**EXERCISE REQUIREMENTS**
With the line containing "turquoise flashlight [506,162,542,236]" as the final line, restate exactly every line of the data below from the first one onward, and copy no pictures.

**STUDY MATERIAL**
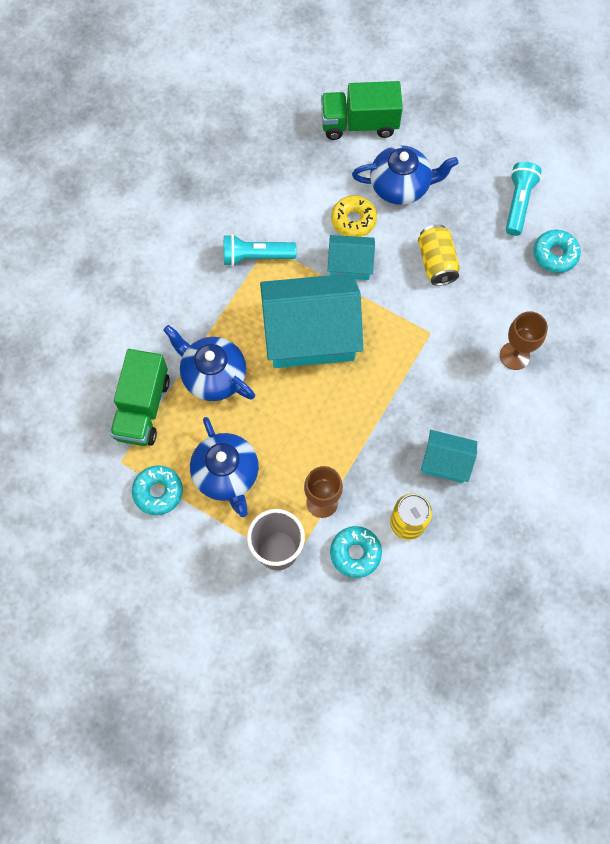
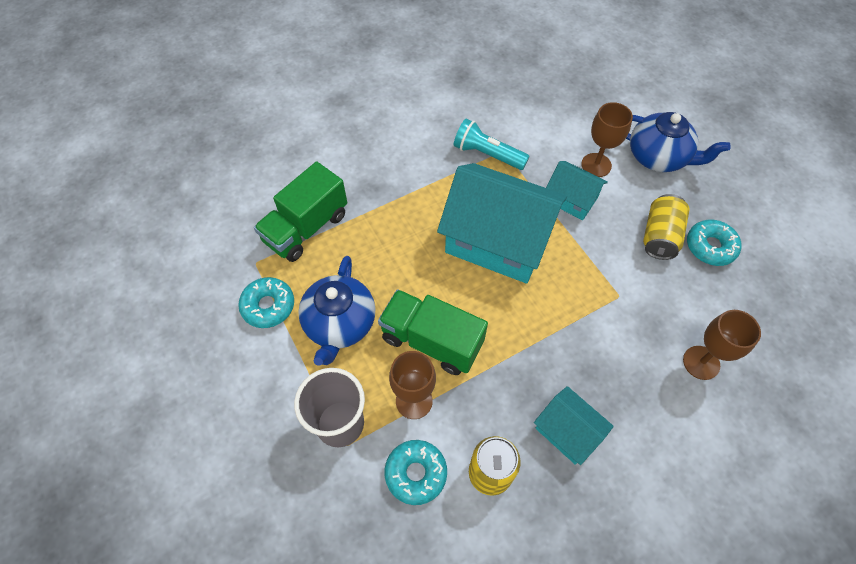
camera: 30 degrees right, 10 degrees down
blue teapot [163,325,255,401] -> none
green truck [321,81,403,140] -> green truck moved to [378,289,488,375]
yellow donut [331,195,377,237] -> brown goblet [581,102,633,177]
turquoise flashlight [506,162,542,236] -> none
turquoise donut [533,230,581,273] -> turquoise donut moved to [687,220,742,266]

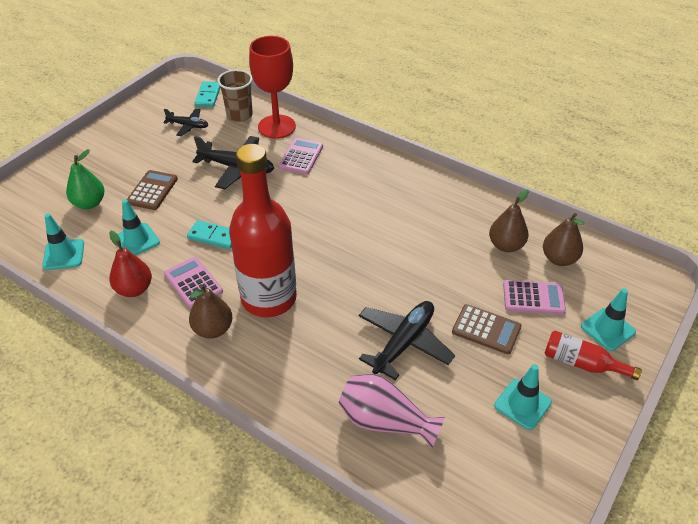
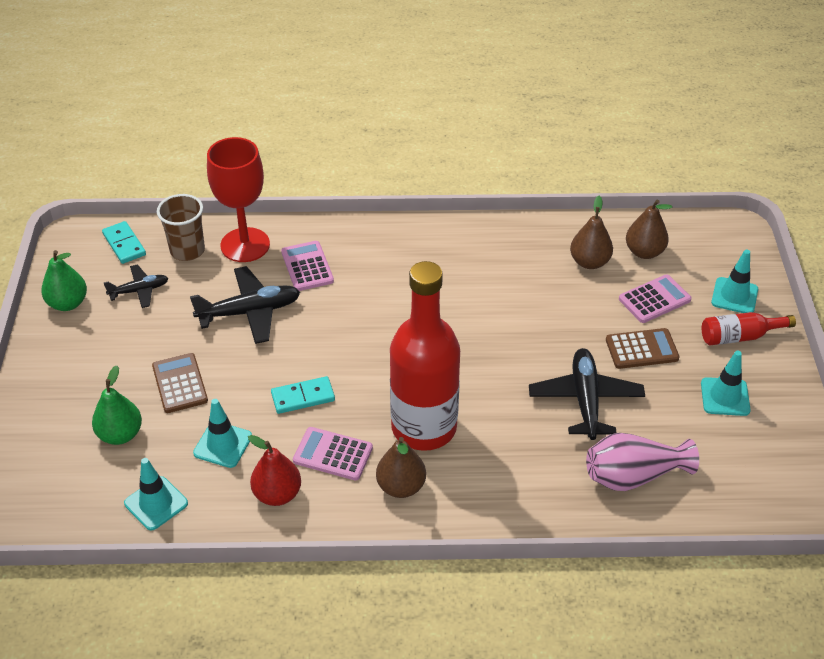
camera: 35 degrees left, 0 degrees up
none -> green pear [41,250,87,311]

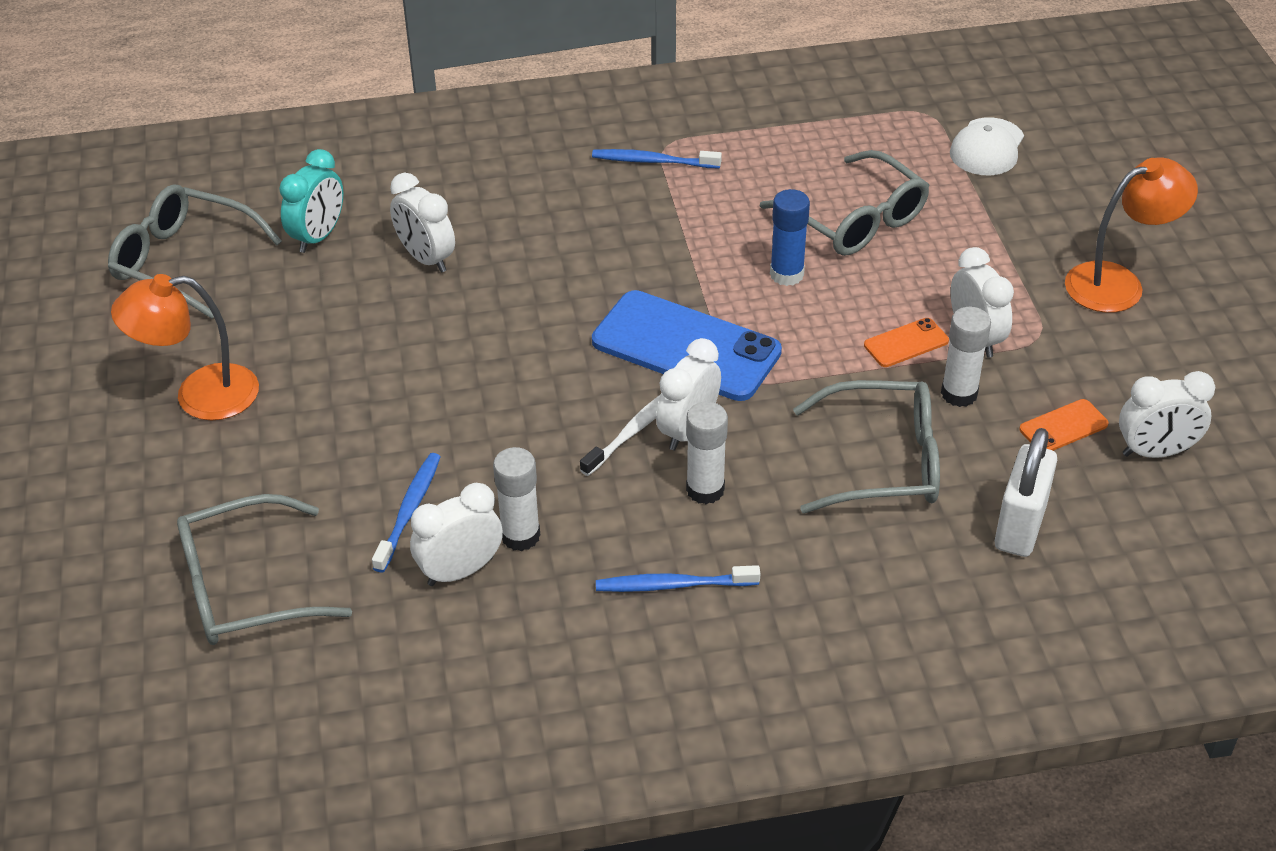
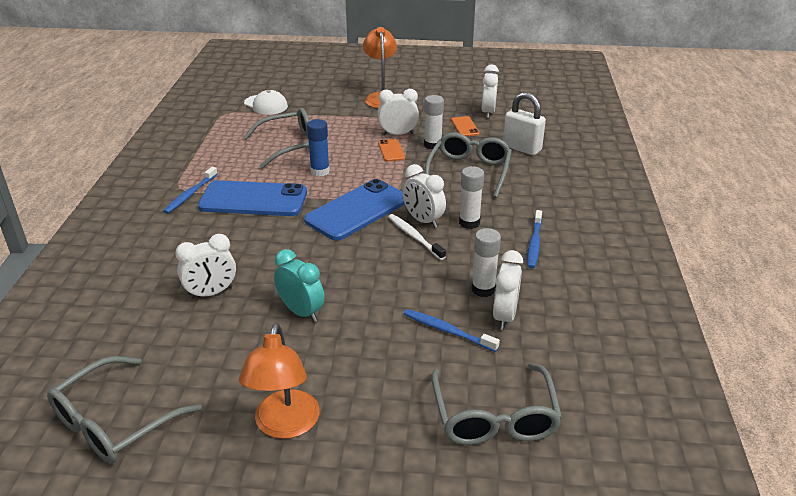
camera: 75 degrees left, 10 degrees down
turquoise clock [279,149,343,253] -> turquoise clock moved to [274,249,325,322]
white clock [410,483,503,586] -> white clock turned 150 degrees counterclockwise [493,250,523,330]
none -> blue phone [198,180,307,216]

**WRITTEN SOLUTION**
camera: 30 degrees right, 10 degrees down
blue teapot [163,325,255,401] -> none
green truck [321,81,403,140] -> green truck moved to [378,289,488,375]
yellow donut [331,195,377,237] -> brown goblet [581,102,633,177]
turquoise flashlight [506,162,542,236] -> none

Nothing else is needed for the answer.